[WHAT THIS TASK INVOLVES]:
Go through the data underneath and report how many lines hold the string "light", giving only the number.

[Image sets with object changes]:
===

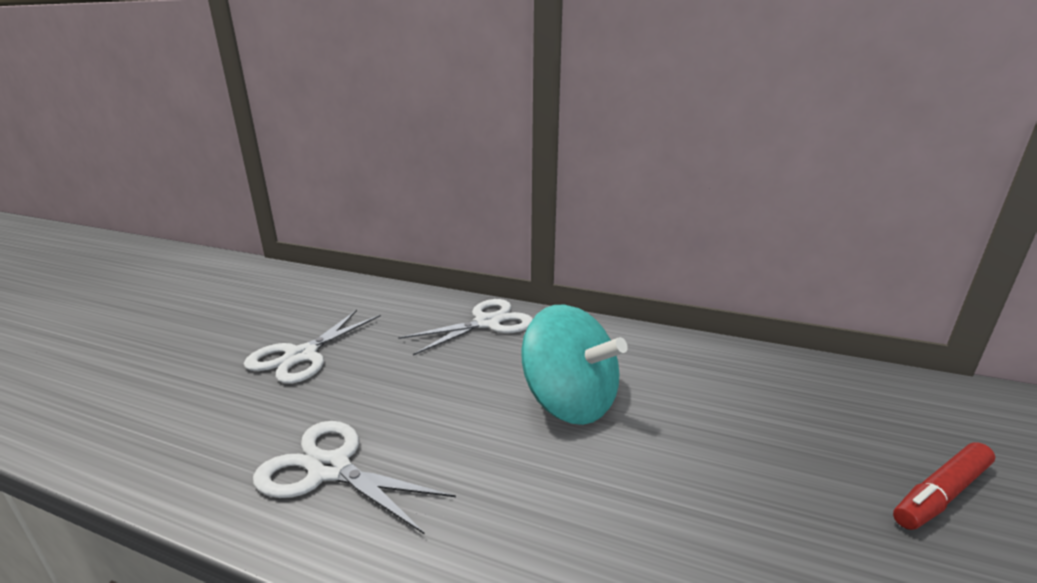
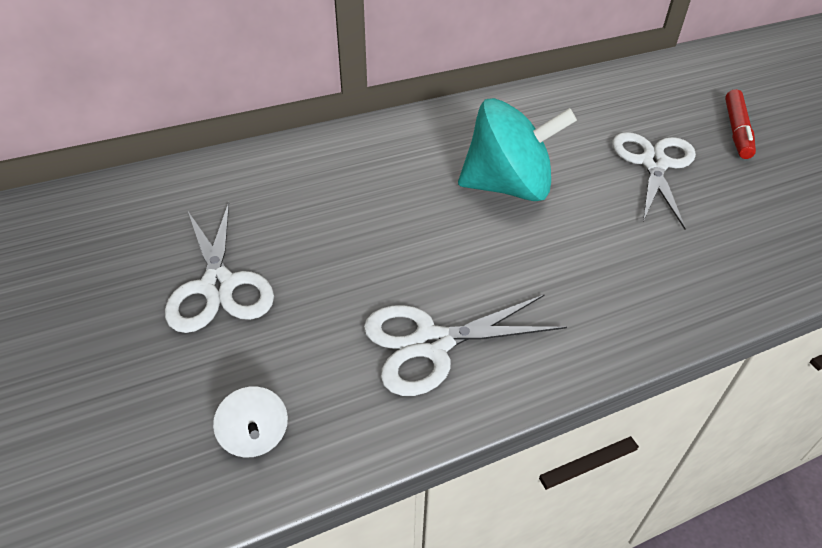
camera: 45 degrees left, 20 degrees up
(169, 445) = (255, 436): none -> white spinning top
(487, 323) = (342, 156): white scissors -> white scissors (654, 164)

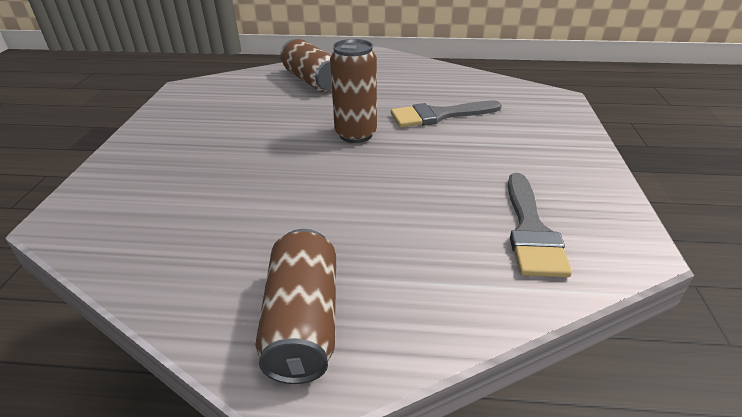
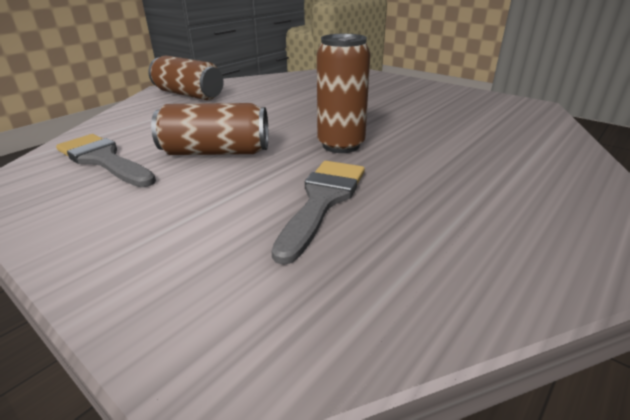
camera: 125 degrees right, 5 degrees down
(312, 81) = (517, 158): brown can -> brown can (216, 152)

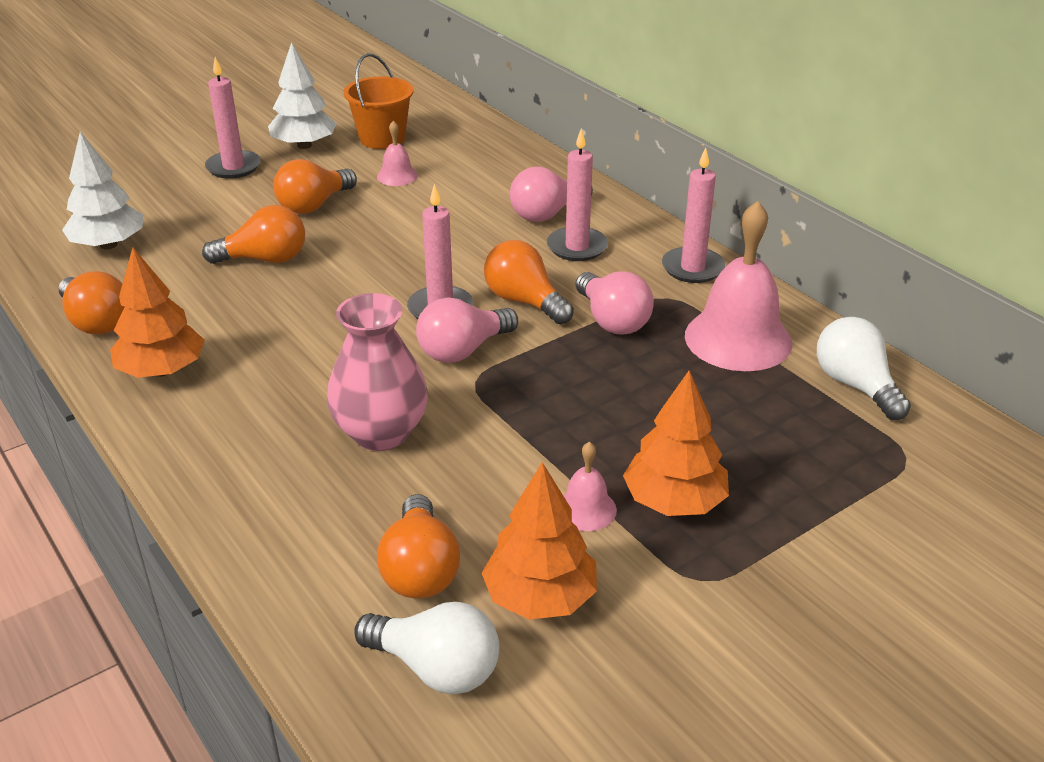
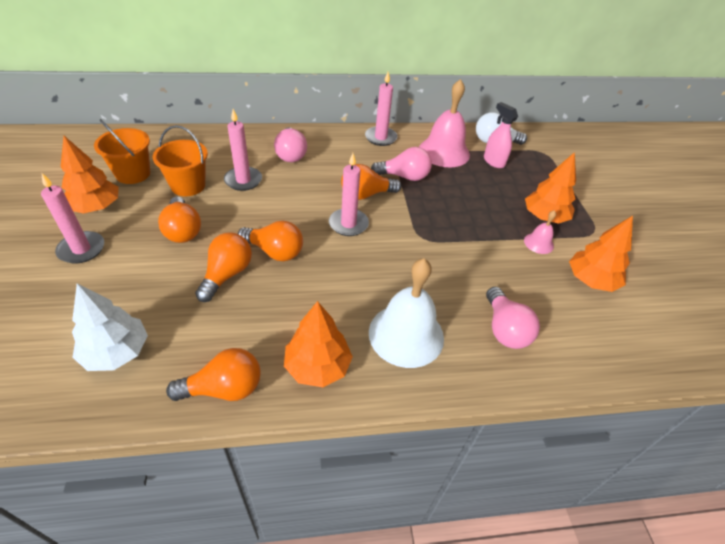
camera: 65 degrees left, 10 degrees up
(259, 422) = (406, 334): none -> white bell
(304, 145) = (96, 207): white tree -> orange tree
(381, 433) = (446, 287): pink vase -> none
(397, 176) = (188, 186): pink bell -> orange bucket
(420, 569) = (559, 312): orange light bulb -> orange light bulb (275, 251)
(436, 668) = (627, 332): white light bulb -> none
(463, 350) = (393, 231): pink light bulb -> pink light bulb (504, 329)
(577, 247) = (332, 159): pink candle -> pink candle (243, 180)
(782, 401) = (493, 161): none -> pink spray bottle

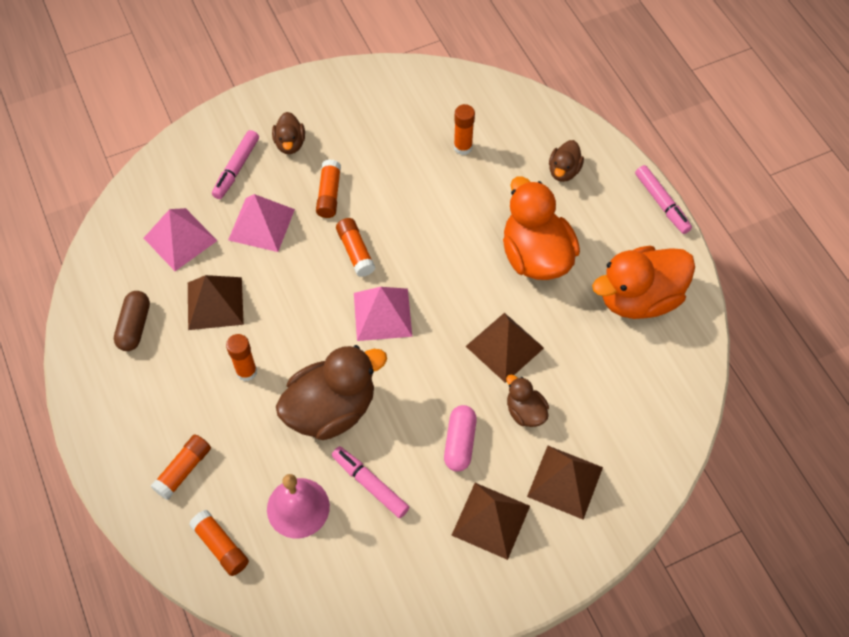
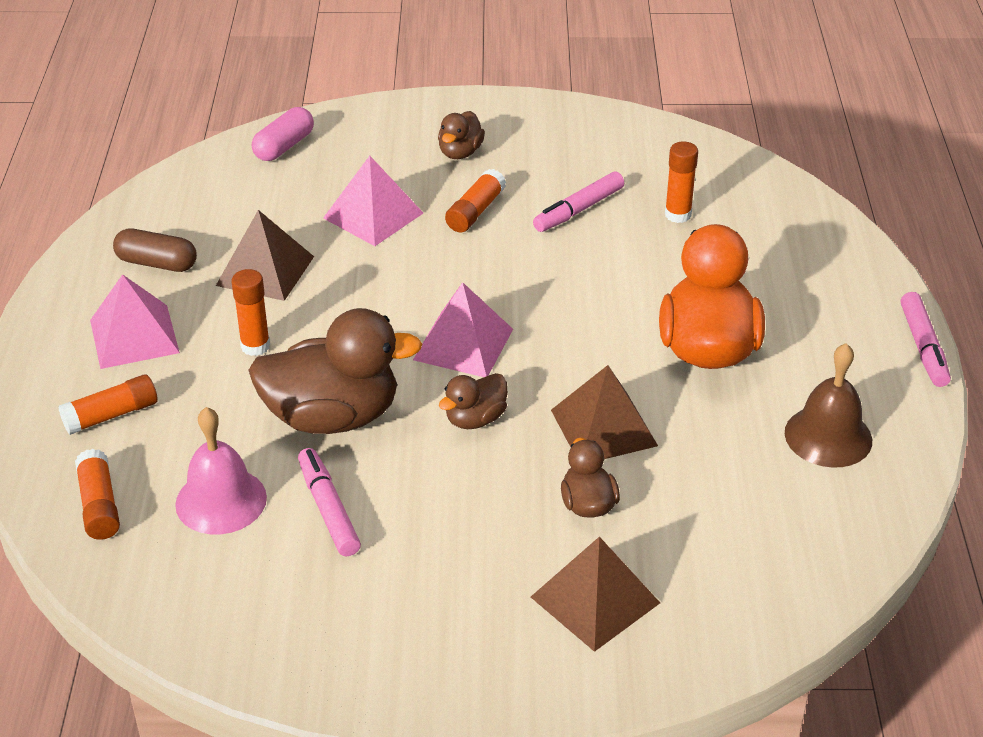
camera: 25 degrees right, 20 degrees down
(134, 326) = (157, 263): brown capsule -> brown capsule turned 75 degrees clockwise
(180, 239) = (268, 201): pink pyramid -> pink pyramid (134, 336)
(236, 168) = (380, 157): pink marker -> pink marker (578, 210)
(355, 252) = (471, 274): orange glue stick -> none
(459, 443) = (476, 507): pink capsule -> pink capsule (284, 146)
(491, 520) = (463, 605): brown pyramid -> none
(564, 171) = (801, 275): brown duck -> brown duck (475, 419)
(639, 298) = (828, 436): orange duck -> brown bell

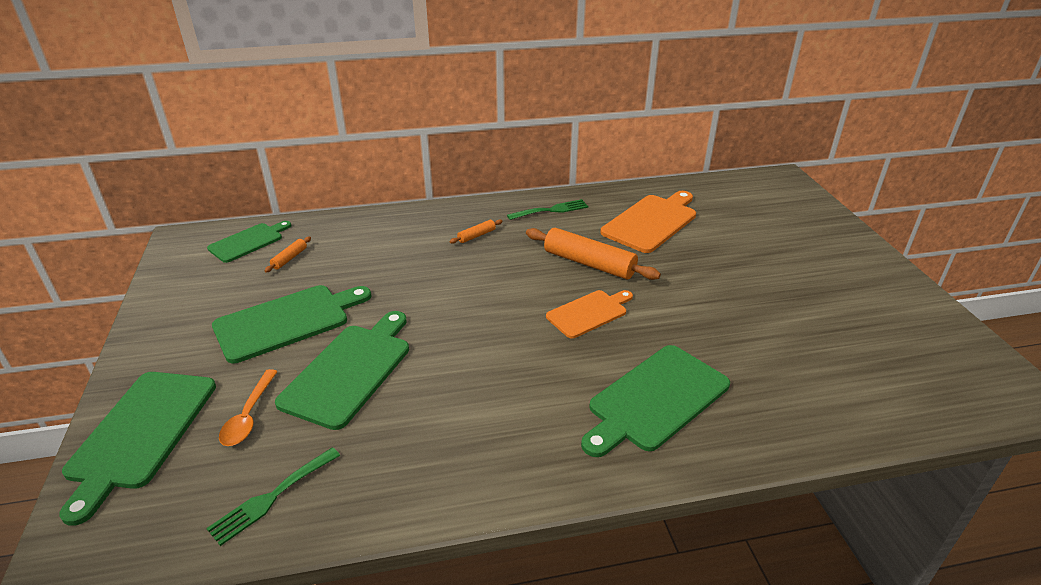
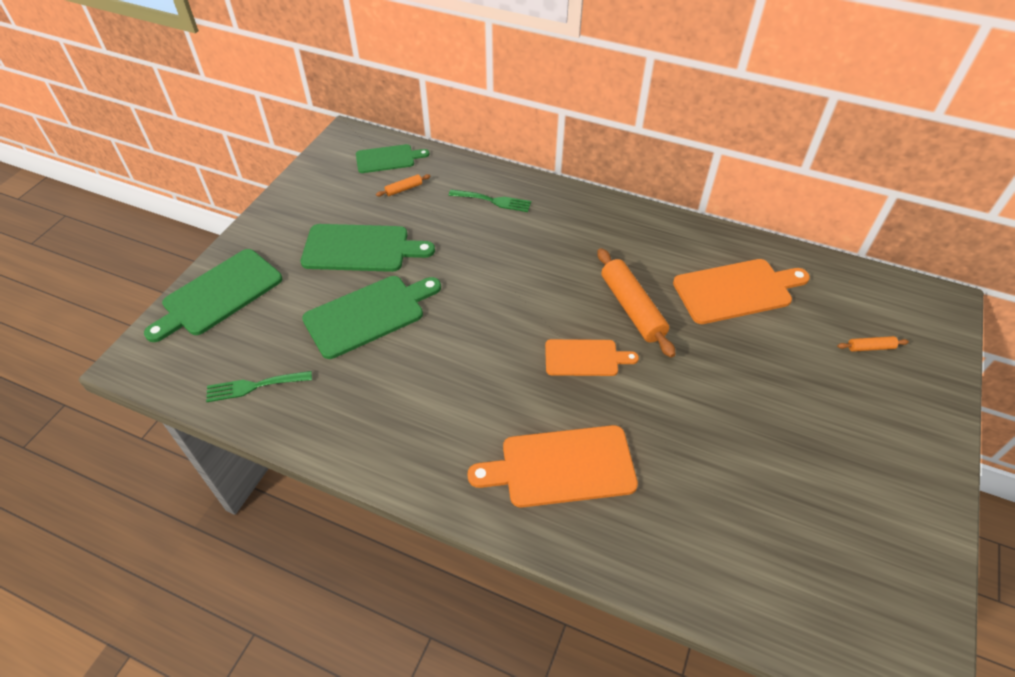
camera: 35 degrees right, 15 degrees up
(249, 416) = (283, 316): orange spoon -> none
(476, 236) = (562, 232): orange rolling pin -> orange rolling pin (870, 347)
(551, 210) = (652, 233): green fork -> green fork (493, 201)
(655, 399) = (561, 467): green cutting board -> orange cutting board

===

[WORKED SOLUTION]:
3